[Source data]
============

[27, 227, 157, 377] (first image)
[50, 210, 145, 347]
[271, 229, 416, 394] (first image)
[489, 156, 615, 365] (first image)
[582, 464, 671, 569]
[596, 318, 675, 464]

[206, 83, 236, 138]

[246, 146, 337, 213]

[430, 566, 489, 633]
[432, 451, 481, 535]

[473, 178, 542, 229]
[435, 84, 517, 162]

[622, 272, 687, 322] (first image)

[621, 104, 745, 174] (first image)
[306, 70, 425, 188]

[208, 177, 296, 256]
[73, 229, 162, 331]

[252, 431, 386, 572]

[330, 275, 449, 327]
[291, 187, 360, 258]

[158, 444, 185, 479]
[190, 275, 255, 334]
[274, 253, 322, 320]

============

Try it:
Up to and including the line with "[582, 464, 671, 569]", output each line of the entries above exactly, starting from the first.

Response to the task:
[27, 227, 157, 377] (first image)
[50, 210, 145, 347]
[271, 229, 416, 394] (first image)
[489, 156, 615, 365] (first image)
[582, 464, 671, 569]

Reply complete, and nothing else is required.